● WORK TASK:
Without copying any pictures, restate exactly the lines from the start of the records through the line containing "black donut [285,198,355,247]".

[Opening SUPPLIED DATA section]

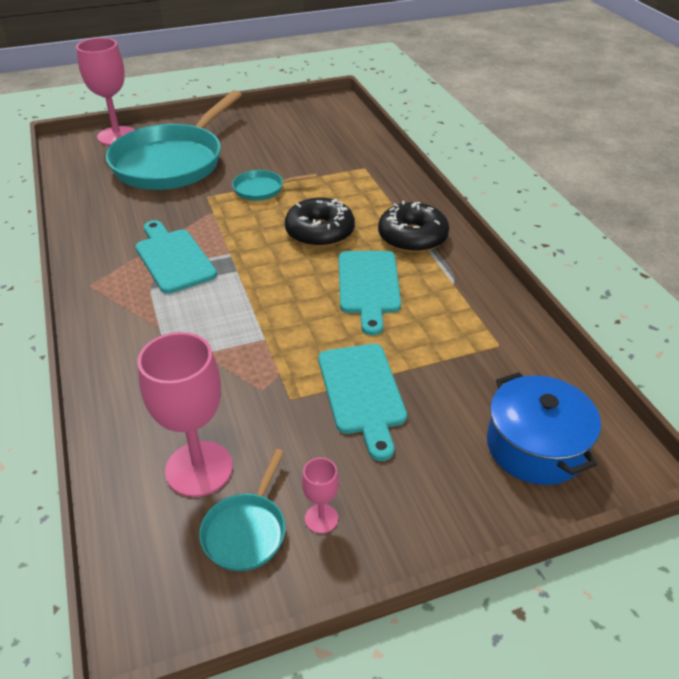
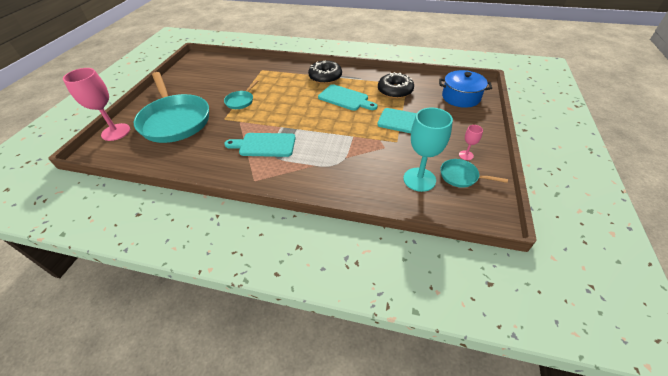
camera: 55 degrees left, 5 degrees up
pink goblet [137,332,233,497] -> turquoise goblet [403,108,453,192]
turquoise pan [199,449,286,571] -> turquoise pan turned 150 degrees clockwise [440,159,508,188]
black donut [285,198,355,247] -> black donut moved to [378,72,414,99]

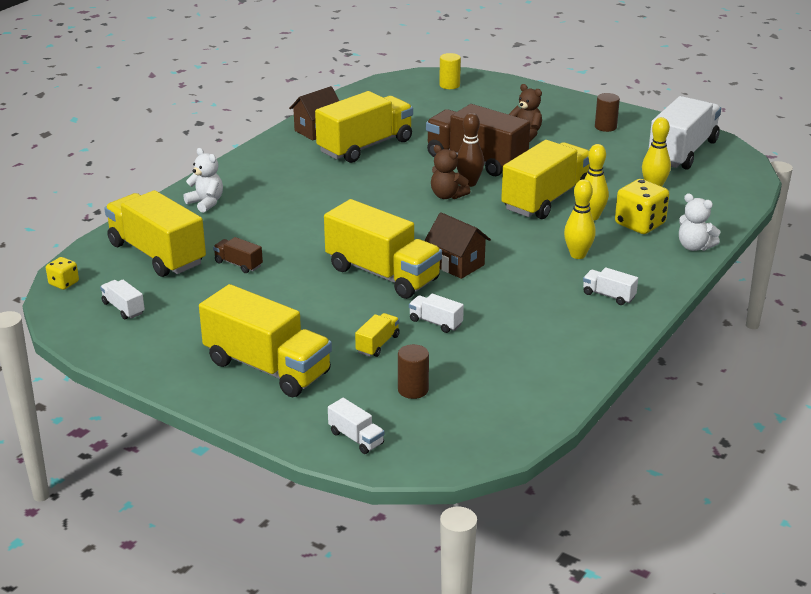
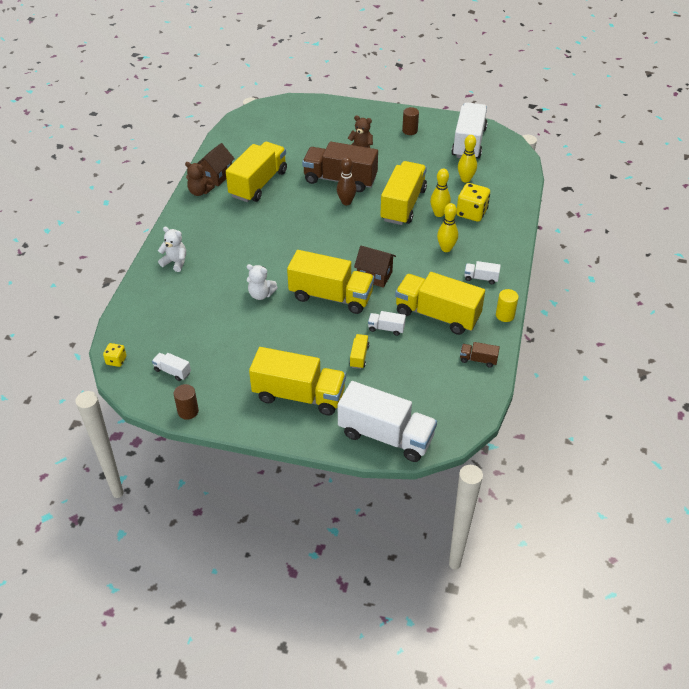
camera: 20 degrees left, 15 degrees up
yellow truck [104,190,206,277] -> yellow truck moved to [395,272,485,335]
brown truck [213,237,263,273] -> brown truck moved to [460,342,500,368]
white truck [328,398,384,454] -> white truck [338,381,437,462], size x2.34
brown cylinder [398,344,429,399] -> brown cylinder moved to [174,384,199,420]
brown teddy bear [431,145,470,199] -> brown teddy bear moved to [185,162,215,196]
yellow cylinder [439,53,461,89] -> yellow cylinder moved to [496,289,519,322]
white teddy bear [679,194,720,251] -> white teddy bear moved to [247,264,278,300]

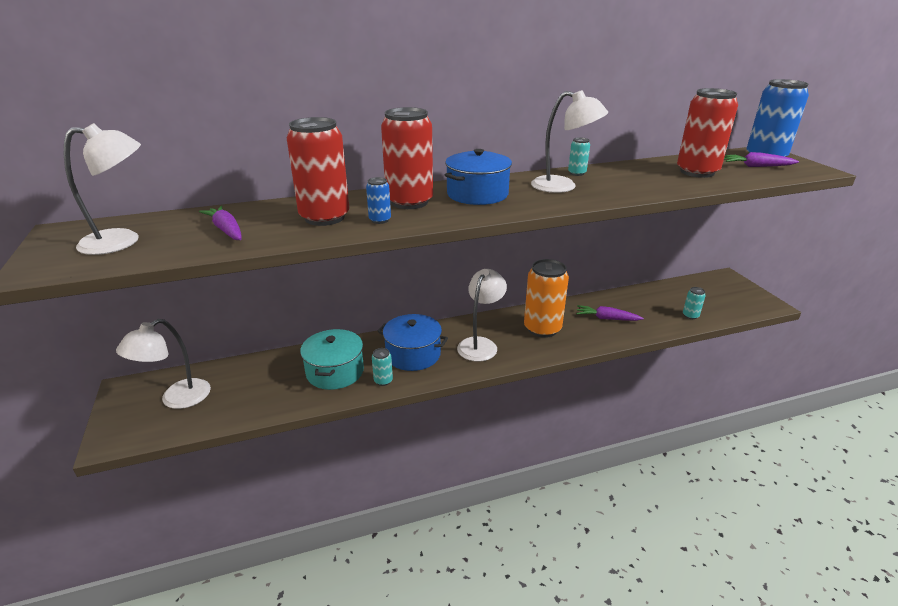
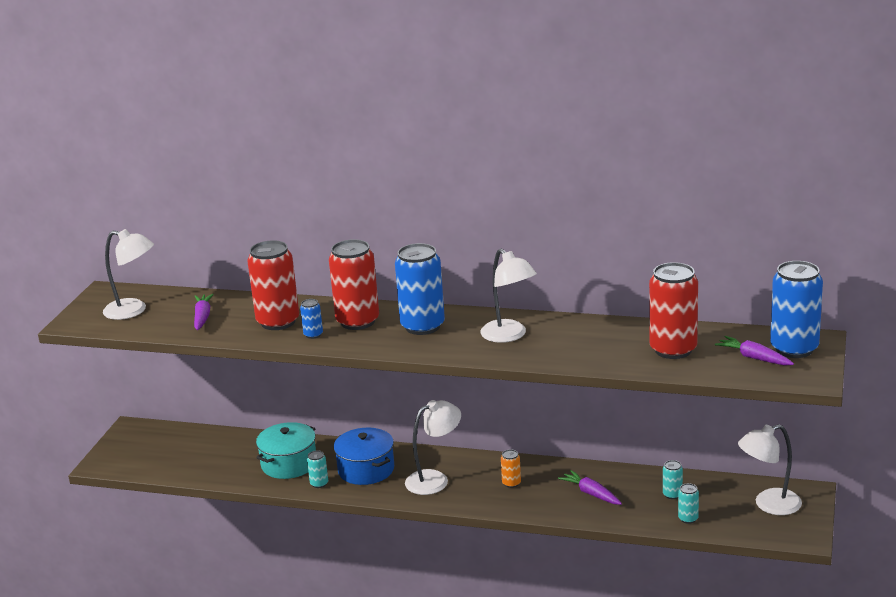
camera: 35 degrees right, 5 degrees down
white lamp [116,319,211,409] -> white lamp moved to [738,424,802,515]
blue pot [445,149,512,205] -> blue can [395,243,445,335]
orange can [524,259,569,338] -> orange can [501,449,521,488], size x0.44
turquoise can [568,137,590,176] -> turquoise can moved to [663,460,683,499]

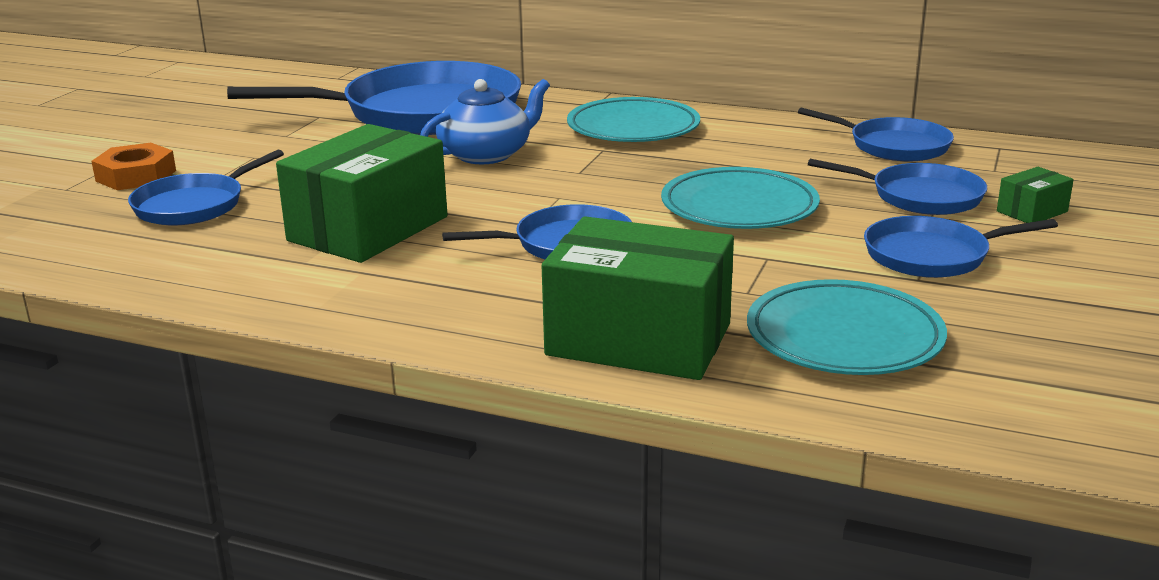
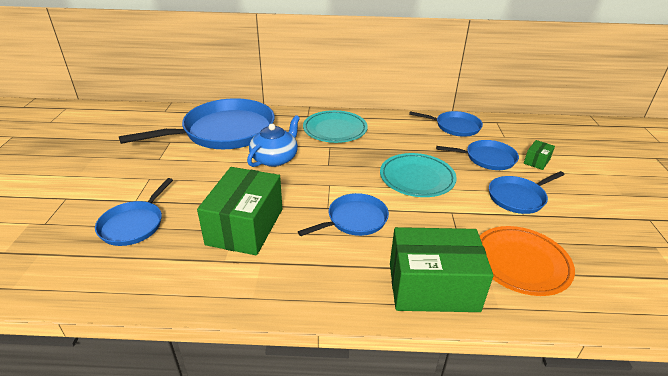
camera: 20 degrees left, 10 degrees up
orange nut [91,143,176,190] -> none
turquoise plate [747,279,947,375] -> orange plate [480,226,575,296]

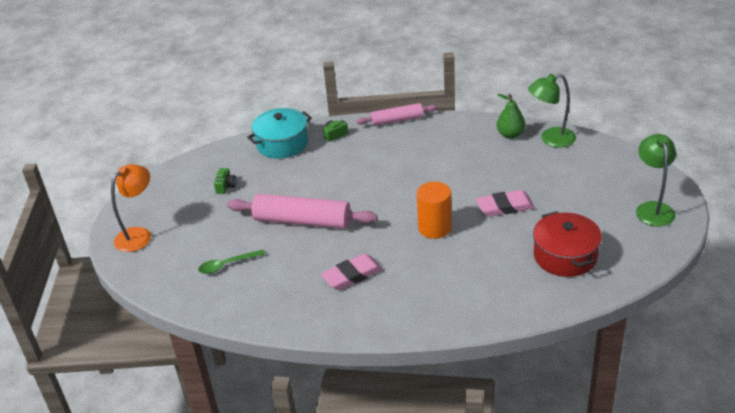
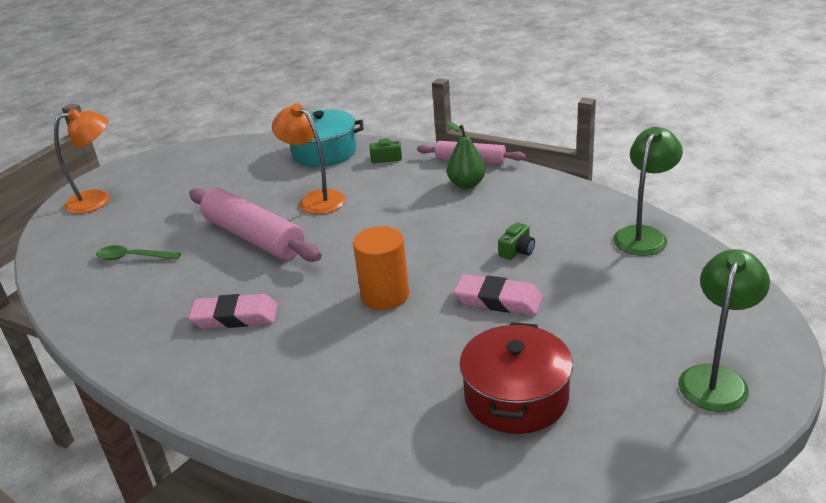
camera: 30 degrees right, 5 degrees down
green camera [214,168,237,194] -> green camera moved to [498,223,535,260]
green pear [497,94,525,139] -> green pear moved to [447,121,486,189]
green lamp [528,74,576,148] -> green lamp turned 105 degrees clockwise [613,127,683,256]
none -> orange lamp [272,104,346,214]

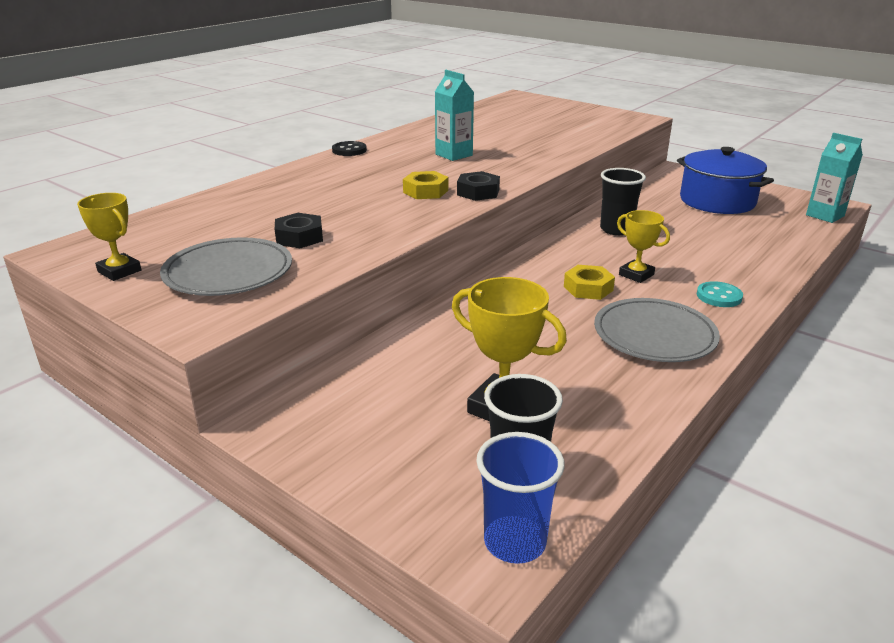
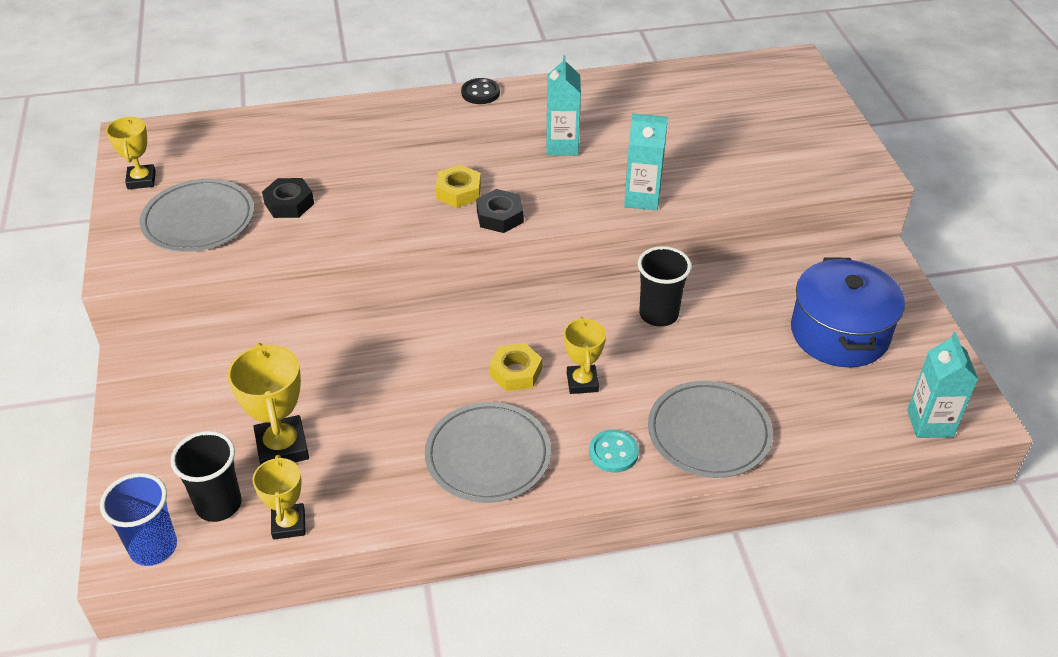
camera: 40 degrees right, 15 degrees up
none -> yellow trophy [253,455,305,540]
none -> turquoise carton [624,113,668,211]
none -> grey plate [648,381,773,478]

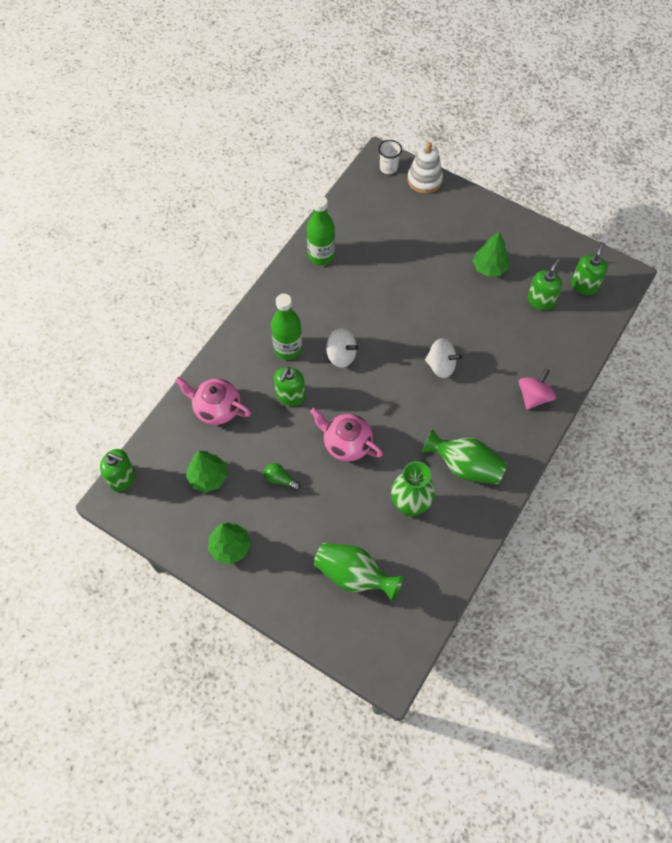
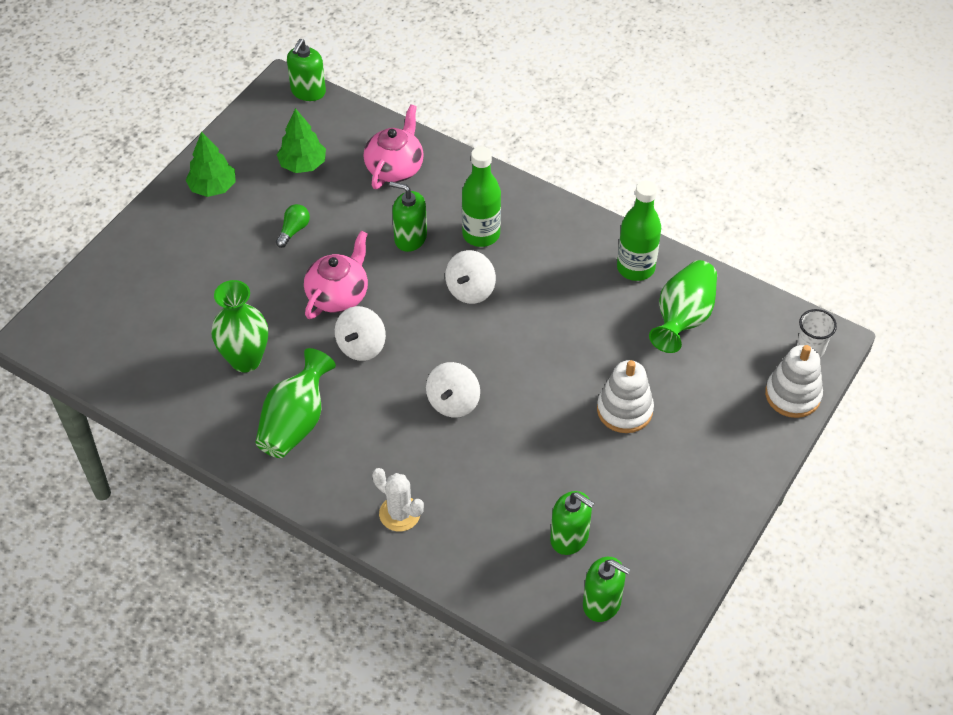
camera: 90 degrees right, 10 degrees down
green vase [314,543,404,602] -> green vase moved to [649,260,717,353]
green tree [473,231,509,277] -> none
pink spinning top [519,369,556,410] -> white cactus [372,468,424,531]
none -> white spinning top [335,306,386,361]
none -> white stacking toy [597,360,654,433]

[Closing SUPPLIED DATA section]

● WRITTEN ANSWER:
camera: 55 degrees left, 5 degrees up
pink goblet [137,332,233,497] -> turquoise goblet [403,108,453,192]
turquoise pan [199,449,286,571] -> turquoise pan turned 150 degrees clockwise [440,159,508,188]
black donut [285,198,355,247] -> black donut moved to [378,72,414,99]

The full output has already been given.